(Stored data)
+++
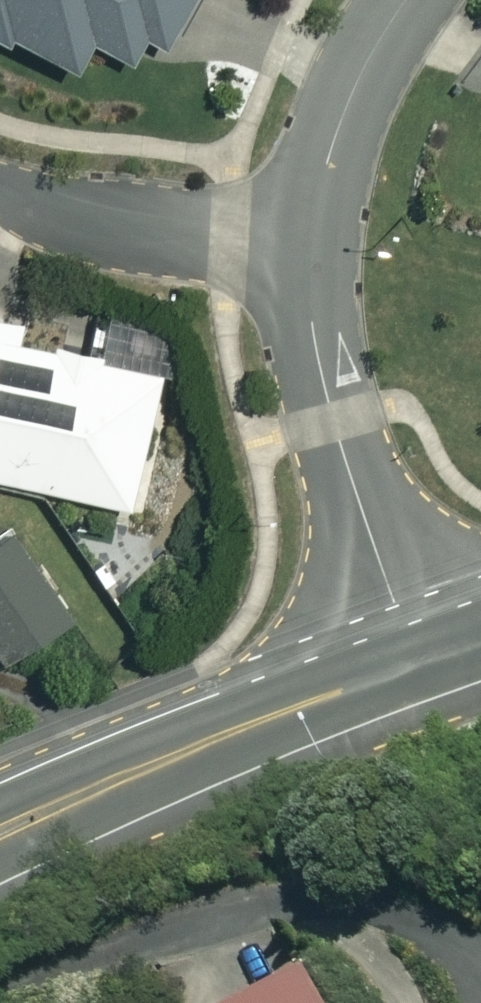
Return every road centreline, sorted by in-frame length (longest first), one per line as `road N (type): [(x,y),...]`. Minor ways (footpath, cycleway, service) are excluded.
road 1 (tertiary): [(417,665),(0,832)]
road 2 (residential): [(417,665),(316,352),(308,239)]
road 3 (residential): [(0,190),(82,218),(308,239)]
road 4 (residential): [(308,239),(328,149),(403,0)]

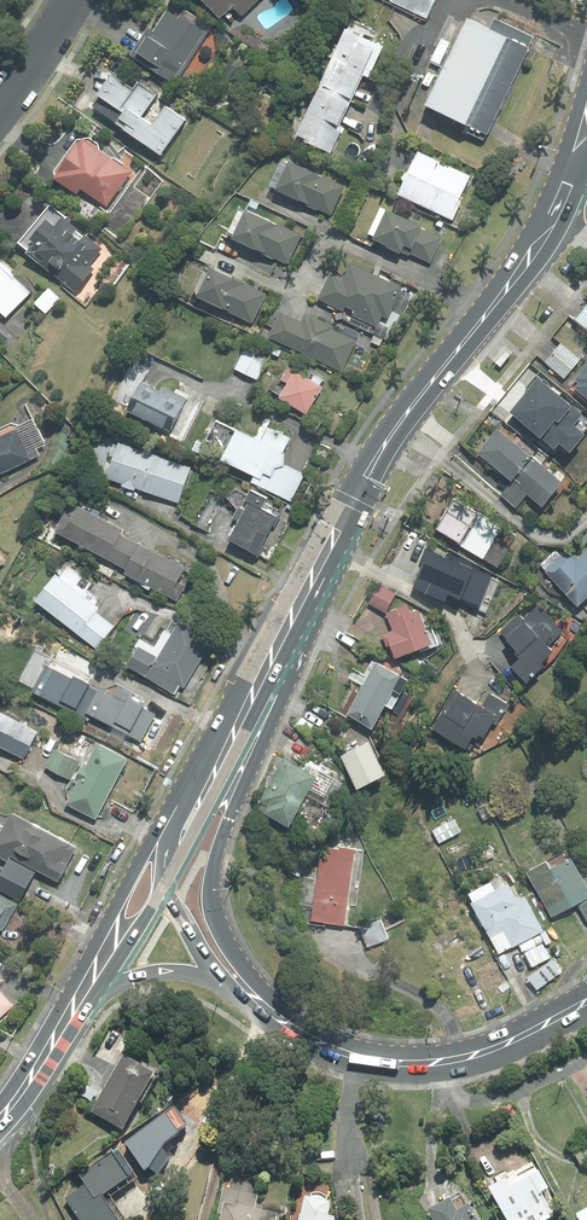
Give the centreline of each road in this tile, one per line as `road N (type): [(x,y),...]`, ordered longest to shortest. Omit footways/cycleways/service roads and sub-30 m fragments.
road 1 (secondary): [(255,689),(382,448),(527,261),(571,173)]
road 2 (secondary): [(277,1017),(347,1053),(420,1064),(500,1046),(586,1002)]
road 3 (secondary): [(237,748),(211,895),(229,946),(277,1017)]
road 4 (secondary): [(78,1003),(112,917),(175,806)]
road 5 (secondary): [(237,748),(165,882)]
road 6 (secondary): [(221,982),(166,969),(130,976),(78,1003)]
road 7 (secondary): [(165,882),(139,929),(78,1003)]
road 8 (secondary): [(0,1122),(78,1003)]
road 9 (secondary): [(175,806),(255,689)]
road 10 (residential): [(0,110),(74,0)]

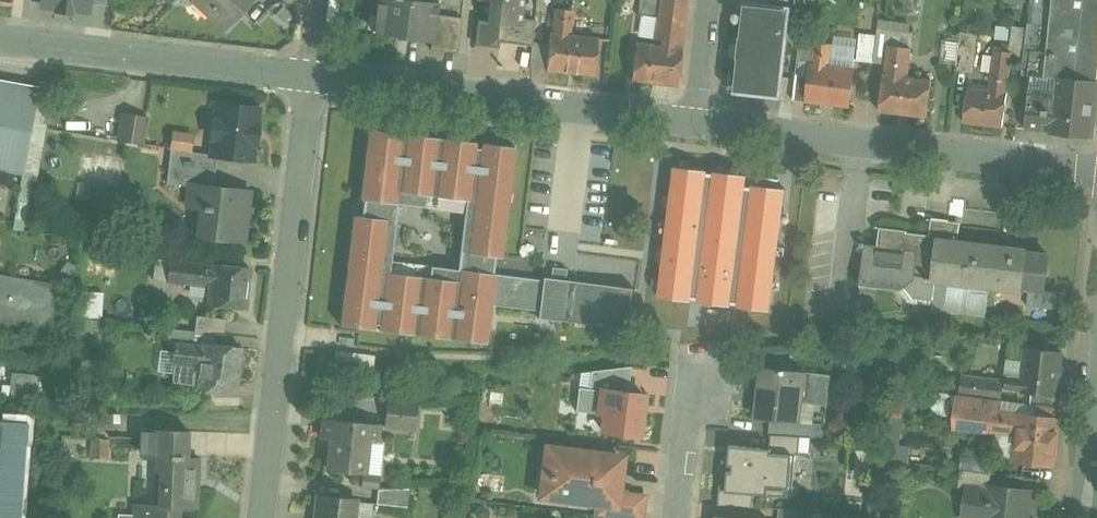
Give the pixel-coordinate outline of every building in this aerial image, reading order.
[(39,8),(91,15),(92,0),(40,0),(39,8)] [(227,27),(252,0),(198,0),(227,27)] [(378,15),(384,15),(382,33),(412,37),(411,38),(434,41),(435,42),(438,14),(439,2),(425,0),(380,0),(378,15)] [(491,0),(489,21),(481,20),(478,43),(487,44),(487,42),(500,43),(500,40),(520,42),(523,18),(525,0),(489,0),(491,0)] [(539,9),(549,10),(550,0),(540,0),(539,9)] [(640,12),(658,15),(660,0),(641,0),(640,12)] [(658,15),(656,38),(665,39),(668,19),(684,21),(686,0),(660,0),(658,15)] [(1025,74),(1033,75),(1033,73),(1047,75),(1057,0),(1035,0),(1025,74)] [(1047,75),(1096,80),(1096,0),(1057,0),(1047,75)] [(793,7),(745,1),(744,5),(749,5),(747,25),(742,24),(736,70),(741,71),(739,91),(734,91),(734,94),(781,100),(793,7)] [(574,10),(556,8),(553,32),(571,34),(574,10)] [(465,17),(438,14),(435,42),(434,41),(433,50),(460,53),(465,17)] [(538,19),(523,18),(520,42),(535,44),(535,43),(538,19)] [(684,21),(668,19),(665,39),(665,44),(681,46),(684,21)] [(861,29),(852,28),(851,34),(849,34),(848,51),(860,53),(862,36),(860,35),(861,29)] [(892,29),(880,28),(876,62),(888,63),(890,44),(892,29)] [(915,32),(892,29),(890,44),(913,47),(915,32)] [(980,32),(963,30),(958,69),(975,71),(980,32)] [(553,32),(552,32),(550,44),(547,68),(547,69),(595,74),(599,37),(571,34),(553,32)] [(665,44),(637,41),(633,79),(679,85),(682,46),(665,44)] [(856,69),(832,66),(835,44),(817,42),(815,64),(813,63),(811,78),(808,102),(852,107),(856,69)] [(550,44),(535,43),(535,44),(532,67),(547,68),(550,44)] [(913,47),(890,44),(888,63),(887,74),(885,73),(881,110),(928,116),(933,79),(910,76),(913,47)] [(991,89),(970,87),(966,121),(1005,126),(1010,91),(1008,91),(1014,51),(995,49),(991,89)] [(1033,73),(1033,75),(1027,129),(1052,132),(1052,133),(1089,137),(1096,132),(1096,123),(1096,81),(1047,75),(1033,73)] [(811,78),(800,77),(797,100),(808,102),(811,78)] [(0,80),(0,169),(26,173),(41,88),(0,80)] [(215,139),(213,154),(219,155),(253,159),(254,144),(257,144),(259,125),(255,124),(257,109),(219,104),(217,121),(214,121),(212,138),(215,139)] [(124,114),(120,141),(143,144),(147,117),(124,114)] [(517,147),(484,142),(483,148),(477,147),(478,142),(371,129),(362,199),(366,199),(364,216),(356,214),(342,325),(375,329),(376,324),(382,324),(382,330),(488,343),(493,304),(497,273),(495,273),(497,256),(504,257),(517,147)] [(213,154),(172,149),(170,166),(217,172),(219,155),(213,154)] [(84,177),(126,186),(131,161),(89,152),(84,177)] [(217,172),(170,166),(169,183),(193,186),(193,185),(215,188),(217,172)] [(215,188),(193,185),(193,186),(191,207),(205,209),(203,237),(244,241),(250,192),(215,188)] [(734,256),(689,251),(684,291),(745,299),(747,280),(756,281),(762,222),(738,219),(734,256)] [(911,231),(883,228),(880,248),(868,246),(863,284),(903,289),(916,278),(933,281),(998,290),(998,284),(1024,287),(1029,254),(1029,249),(960,239),(961,227),(933,224),(931,236),(910,233),(911,231)] [(1051,257),(1029,254),(1024,287),(1032,288),(1047,289),(1051,257)] [(188,261),(158,258),(155,279),(186,282),(188,261)] [(252,268),(215,263),(214,265),(188,261),(186,282),(186,286),(192,287),(192,289),(199,290),(198,294),(211,296),(210,304),(247,308),(248,295),(250,295),(252,282),(250,281),(252,268)] [(636,288),(568,279),(569,268),(554,266),(553,278),(545,277),(541,310),(540,317),(625,328),(626,315),(632,316),(636,288)] [(61,331),(68,285),(0,273),(0,320),(61,331)] [(545,279),(497,273),(493,304),(541,310),(545,279)] [(1047,289),(1032,288),(1030,306),(1058,309),(1060,291),(1047,289)] [(227,319),(197,315),(195,331),(196,331),(225,335),(227,319)] [(195,331),(169,328),(167,343),(176,345),(176,343),(194,346),(196,331),(195,331)] [(194,346),(176,343),(176,345),(173,363),(202,367),(204,347),(194,346)] [(242,348),(205,343),(204,347),(202,367),(199,389),(230,393),(231,387),(238,387),(242,348)] [(1063,353),(1026,349),(1024,379),(1008,377),(1007,390),(1059,395),(1064,392),(1065,384),(1060,380),(1063,353)] [(377,355),(337,350),(335,364),(375,368),(377,355)] [(633,366),(599,370),(596,392),(602,393),(603,391),(618,393),(619,384),(630,385),(633,366)] [(805,372),(784,370),(784,372),(765,370),(760,417),(772,418),(801,421),(801,420),(802,402),(829,405),(833,374),(805,371),(805,372)] [(994,382),(963,378),(961,395),(992,399),(994,382)] [(644,394),(623,392),(622,394),(618,393),(603,391),(602,393),(600,413),(607,414),(605,430),(639,434),(644,394)] [(419,404),(389,401),(386,428),(416,431),(419,404)] [(1022,414),(998,411),(995,430),(1019,433),(1022,414)] [(1061,418),(1022,414),(1019,433),(1016,459),(1026,460),(1048,463),(1055,464),(1061,418)] [(801,421),(772,418),(771,434),(813,437),(814,422),(801,420),(801,421)] [(0,420),(0,517),(18,517),(24,441),(26,440),(27,422),(0,420)] [(380,425),(327,420),(325,439),(334,440),(331,469),(376,473),(380,425)] [(192,430),(148,428),(147,455),(158,456),(190,458),(192,430)] [(613,456),(550,447),(544,494),(600,501),(618,504),(619,491),(620,482),(605,480),(606,472),(618,473),(619,469),(616,469),(617,460),(616,458),(616,457),(615,456),(613,456)] [(775,453),(731,451),(729,497),(771,498),(771,492),(795,494),(796,460),(775,459),(775,453)] [(190,458),(158,456),(158,470),(164,470),(163,486),(166,489),(165,504),(180,508),(200,509),(201,458),(190,458)] [(1048,463),(1026,460),(1025,467),(1047,470),(1048,463)] [(994,473),(963,470),(961,487),(970,488),(970,486),(991,489),(991,486),(992,486),(994,473)] [(991,486),(991,489),(970,486),(970,488),(967,513),(988,516),(987,517),(1029,517),(1033,491),(992,486),(991,486)] [(412,488),(381,489),(379,504),(410,506),(412,488)] [(619,491),(618,504),(600,501),(598,515),(607,516),(619,517),(642,517),(645,495),(619,491)] [(321,495),(318,517),(356,517),(359,499),(321,495)] [(136,504),(136,515),(122,514),(122,517),(180,517),(180,508),(165,504),(136,504)] [(781,508),(780,517),(810,517),(811,510),(781,508)] [(446,517),(465,517),(466,512),(447,509),(446,517)]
+++
## Instructions to follow
Work through the entries, filtering for the string "Give", and copy each line that holds it.

## Output for this task
Give the centreline of each road in this tile, one per line as `road N (type): [(x,y),...]`, ordered longest to shortest. Omit footways/cycleways/service roads and sub-30 m fragments.
Give the pixel-coordinate outline of every building in this aerial image, reading order.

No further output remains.